» **WHAT IS BEING ASKED**
The lines to repeat are those below from the one containing "grey lead pencil [296,90]" down to the one containing "grey gum eraser [355,275] -> none", both included; reproduce them exactly and nothing else.

━━ DATA SUPPLIED ━━

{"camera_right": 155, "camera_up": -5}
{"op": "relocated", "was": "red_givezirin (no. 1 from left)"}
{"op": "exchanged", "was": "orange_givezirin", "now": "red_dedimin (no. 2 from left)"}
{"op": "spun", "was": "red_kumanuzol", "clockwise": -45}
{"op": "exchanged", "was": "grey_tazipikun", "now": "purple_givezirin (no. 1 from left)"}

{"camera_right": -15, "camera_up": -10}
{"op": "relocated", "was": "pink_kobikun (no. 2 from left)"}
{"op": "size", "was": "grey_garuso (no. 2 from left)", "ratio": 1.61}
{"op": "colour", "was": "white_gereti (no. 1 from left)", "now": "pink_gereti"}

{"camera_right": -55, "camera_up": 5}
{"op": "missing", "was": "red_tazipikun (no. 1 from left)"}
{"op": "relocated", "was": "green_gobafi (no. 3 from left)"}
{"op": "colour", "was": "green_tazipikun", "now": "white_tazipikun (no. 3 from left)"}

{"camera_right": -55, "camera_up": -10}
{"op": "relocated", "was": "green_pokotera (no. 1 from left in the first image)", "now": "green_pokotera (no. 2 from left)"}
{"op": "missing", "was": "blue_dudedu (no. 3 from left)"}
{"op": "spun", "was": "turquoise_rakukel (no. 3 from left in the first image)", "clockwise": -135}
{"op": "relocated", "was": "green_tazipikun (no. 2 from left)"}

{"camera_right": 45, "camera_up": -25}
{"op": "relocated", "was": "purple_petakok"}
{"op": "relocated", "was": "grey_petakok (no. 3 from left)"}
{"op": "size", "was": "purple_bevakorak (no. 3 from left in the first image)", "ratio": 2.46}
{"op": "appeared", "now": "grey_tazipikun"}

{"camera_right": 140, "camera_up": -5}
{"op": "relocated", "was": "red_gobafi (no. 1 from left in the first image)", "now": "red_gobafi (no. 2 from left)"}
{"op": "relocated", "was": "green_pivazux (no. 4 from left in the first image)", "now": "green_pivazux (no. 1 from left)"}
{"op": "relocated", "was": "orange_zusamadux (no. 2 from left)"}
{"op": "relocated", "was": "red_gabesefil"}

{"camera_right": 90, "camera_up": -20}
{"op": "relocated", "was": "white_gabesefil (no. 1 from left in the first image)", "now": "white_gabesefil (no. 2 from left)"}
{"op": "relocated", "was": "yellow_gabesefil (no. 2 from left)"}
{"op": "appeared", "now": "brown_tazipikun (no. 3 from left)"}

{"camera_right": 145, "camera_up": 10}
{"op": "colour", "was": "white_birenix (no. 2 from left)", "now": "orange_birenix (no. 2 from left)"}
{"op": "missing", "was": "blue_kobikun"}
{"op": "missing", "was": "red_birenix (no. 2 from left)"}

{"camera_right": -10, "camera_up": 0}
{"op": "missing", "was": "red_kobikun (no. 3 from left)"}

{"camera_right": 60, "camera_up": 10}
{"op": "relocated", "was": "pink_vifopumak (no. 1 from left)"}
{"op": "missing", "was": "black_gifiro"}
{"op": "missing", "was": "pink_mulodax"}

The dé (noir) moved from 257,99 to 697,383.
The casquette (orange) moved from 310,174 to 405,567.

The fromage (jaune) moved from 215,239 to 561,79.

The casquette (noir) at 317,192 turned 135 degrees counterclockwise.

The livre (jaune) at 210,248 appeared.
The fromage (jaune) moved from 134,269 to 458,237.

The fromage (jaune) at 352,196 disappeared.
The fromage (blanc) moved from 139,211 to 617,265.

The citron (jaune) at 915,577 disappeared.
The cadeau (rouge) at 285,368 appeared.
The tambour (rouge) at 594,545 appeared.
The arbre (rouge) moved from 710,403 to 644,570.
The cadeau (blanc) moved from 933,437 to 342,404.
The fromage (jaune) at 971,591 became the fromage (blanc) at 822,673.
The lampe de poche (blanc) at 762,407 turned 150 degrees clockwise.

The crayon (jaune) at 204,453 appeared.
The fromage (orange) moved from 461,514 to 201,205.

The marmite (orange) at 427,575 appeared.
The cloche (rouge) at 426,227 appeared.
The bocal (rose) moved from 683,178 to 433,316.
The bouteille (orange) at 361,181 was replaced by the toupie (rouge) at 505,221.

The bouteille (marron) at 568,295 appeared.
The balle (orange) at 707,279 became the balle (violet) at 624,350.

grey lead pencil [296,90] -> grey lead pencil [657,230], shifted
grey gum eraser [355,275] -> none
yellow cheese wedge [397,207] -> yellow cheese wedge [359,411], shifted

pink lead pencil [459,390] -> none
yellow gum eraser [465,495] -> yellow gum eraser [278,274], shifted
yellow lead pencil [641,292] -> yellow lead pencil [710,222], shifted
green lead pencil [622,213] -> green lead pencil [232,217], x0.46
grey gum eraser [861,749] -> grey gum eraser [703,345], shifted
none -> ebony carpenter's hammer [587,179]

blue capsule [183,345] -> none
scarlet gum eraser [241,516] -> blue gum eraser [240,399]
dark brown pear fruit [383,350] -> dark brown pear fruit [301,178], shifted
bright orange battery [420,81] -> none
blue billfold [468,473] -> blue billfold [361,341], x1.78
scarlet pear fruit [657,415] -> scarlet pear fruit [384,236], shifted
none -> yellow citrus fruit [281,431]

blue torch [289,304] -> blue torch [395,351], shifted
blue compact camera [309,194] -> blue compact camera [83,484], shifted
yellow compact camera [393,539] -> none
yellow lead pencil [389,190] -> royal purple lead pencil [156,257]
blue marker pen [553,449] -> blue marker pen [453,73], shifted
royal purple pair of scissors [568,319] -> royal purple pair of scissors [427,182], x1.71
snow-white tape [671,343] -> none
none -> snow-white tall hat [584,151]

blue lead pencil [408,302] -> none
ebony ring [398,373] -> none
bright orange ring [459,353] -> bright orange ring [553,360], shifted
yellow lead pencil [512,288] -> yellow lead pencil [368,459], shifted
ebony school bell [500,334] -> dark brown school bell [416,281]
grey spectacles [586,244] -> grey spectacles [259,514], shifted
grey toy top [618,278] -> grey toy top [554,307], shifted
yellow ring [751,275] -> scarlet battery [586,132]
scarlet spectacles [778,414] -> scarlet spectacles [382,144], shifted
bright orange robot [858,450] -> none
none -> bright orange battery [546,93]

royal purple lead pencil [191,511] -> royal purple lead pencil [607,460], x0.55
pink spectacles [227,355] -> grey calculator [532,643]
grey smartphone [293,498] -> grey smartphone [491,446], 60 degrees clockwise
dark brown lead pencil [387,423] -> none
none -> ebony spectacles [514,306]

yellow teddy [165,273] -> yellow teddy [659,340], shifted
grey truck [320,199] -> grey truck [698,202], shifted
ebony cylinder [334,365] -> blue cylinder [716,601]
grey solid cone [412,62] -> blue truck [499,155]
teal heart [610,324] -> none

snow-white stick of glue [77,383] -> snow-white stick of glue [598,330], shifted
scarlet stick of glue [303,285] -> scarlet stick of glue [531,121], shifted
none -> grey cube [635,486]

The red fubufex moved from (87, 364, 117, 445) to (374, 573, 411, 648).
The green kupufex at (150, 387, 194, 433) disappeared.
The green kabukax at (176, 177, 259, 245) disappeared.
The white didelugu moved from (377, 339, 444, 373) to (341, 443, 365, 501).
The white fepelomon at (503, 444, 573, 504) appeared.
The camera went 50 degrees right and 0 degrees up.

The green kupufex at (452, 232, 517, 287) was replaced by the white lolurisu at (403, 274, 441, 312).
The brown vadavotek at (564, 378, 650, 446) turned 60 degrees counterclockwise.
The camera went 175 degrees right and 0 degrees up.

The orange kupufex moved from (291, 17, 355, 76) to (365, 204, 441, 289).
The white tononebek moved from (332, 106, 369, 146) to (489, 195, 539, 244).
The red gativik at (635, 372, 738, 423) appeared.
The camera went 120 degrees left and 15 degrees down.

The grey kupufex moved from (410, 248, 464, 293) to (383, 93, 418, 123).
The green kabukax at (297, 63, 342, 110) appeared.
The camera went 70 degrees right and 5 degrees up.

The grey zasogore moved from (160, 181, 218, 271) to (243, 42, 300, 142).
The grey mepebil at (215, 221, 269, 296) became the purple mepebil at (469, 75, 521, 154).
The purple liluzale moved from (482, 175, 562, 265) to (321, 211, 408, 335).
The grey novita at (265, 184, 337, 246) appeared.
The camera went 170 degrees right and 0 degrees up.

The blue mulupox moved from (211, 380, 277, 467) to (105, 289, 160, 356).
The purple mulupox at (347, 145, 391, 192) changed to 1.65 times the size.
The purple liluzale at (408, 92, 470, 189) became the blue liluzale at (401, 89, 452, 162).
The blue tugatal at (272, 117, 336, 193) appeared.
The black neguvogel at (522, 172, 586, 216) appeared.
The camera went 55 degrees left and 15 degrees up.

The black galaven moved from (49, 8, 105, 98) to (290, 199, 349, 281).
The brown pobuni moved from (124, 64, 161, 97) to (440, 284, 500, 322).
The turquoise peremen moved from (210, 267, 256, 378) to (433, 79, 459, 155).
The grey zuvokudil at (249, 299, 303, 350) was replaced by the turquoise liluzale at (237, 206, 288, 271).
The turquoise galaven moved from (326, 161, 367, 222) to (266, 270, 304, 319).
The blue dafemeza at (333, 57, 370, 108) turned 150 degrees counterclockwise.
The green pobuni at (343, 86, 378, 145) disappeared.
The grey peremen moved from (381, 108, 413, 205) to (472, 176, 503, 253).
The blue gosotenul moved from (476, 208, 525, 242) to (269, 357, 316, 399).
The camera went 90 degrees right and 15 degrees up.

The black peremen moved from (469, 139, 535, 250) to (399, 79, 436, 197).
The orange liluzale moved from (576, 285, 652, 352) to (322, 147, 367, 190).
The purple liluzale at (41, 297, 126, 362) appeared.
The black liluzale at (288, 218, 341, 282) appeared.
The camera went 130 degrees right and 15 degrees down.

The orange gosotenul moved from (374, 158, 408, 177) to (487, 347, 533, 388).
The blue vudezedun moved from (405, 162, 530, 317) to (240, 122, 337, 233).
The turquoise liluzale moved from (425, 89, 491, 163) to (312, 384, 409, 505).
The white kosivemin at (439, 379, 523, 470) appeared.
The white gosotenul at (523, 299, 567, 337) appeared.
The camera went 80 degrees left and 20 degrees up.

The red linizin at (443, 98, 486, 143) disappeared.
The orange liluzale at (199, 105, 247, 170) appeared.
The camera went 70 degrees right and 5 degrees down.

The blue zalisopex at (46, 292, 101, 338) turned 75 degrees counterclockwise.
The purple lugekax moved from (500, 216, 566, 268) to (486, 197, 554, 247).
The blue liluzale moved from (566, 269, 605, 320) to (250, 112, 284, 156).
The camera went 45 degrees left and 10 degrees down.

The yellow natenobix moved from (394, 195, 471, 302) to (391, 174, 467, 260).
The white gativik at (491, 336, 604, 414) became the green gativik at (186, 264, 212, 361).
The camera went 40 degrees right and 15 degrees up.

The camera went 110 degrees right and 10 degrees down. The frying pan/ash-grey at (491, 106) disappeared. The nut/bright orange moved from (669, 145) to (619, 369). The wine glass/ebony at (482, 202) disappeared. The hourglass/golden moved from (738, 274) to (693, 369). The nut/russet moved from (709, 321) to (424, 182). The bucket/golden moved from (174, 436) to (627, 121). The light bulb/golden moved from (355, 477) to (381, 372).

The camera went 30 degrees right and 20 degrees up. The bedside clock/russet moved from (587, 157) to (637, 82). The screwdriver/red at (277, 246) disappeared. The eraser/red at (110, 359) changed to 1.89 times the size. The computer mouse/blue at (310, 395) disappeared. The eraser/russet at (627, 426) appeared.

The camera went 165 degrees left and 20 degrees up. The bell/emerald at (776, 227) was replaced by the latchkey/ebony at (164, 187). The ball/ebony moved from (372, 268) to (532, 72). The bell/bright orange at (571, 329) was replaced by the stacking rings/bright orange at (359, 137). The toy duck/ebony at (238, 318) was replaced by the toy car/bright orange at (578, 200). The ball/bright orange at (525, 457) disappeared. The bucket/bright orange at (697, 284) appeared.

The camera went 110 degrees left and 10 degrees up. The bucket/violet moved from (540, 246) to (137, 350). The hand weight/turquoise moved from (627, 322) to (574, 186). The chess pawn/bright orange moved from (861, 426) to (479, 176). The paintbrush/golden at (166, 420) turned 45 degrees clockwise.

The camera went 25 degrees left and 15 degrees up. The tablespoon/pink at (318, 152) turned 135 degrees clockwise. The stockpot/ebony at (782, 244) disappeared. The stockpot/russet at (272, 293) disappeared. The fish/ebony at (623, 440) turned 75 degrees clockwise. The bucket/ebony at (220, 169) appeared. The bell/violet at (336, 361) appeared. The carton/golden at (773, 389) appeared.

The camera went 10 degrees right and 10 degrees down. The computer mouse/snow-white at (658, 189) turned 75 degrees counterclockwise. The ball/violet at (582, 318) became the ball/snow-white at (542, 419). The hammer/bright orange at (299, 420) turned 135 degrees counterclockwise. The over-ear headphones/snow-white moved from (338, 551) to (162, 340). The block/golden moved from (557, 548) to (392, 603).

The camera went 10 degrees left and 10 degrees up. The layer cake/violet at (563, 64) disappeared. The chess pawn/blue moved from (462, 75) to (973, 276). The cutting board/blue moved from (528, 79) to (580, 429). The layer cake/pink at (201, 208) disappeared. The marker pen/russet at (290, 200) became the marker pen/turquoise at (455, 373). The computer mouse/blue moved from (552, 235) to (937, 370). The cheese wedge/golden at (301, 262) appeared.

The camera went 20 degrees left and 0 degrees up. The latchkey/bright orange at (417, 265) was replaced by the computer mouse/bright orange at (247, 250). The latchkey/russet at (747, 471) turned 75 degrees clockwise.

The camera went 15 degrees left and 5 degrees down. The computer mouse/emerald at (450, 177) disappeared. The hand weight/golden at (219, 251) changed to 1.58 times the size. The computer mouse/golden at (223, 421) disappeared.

━━━

» **SOLUTION**
grey lead pencil [296,90] -> grey lead pencil [657,230], shifted
grey gum eraser [355,275] -> none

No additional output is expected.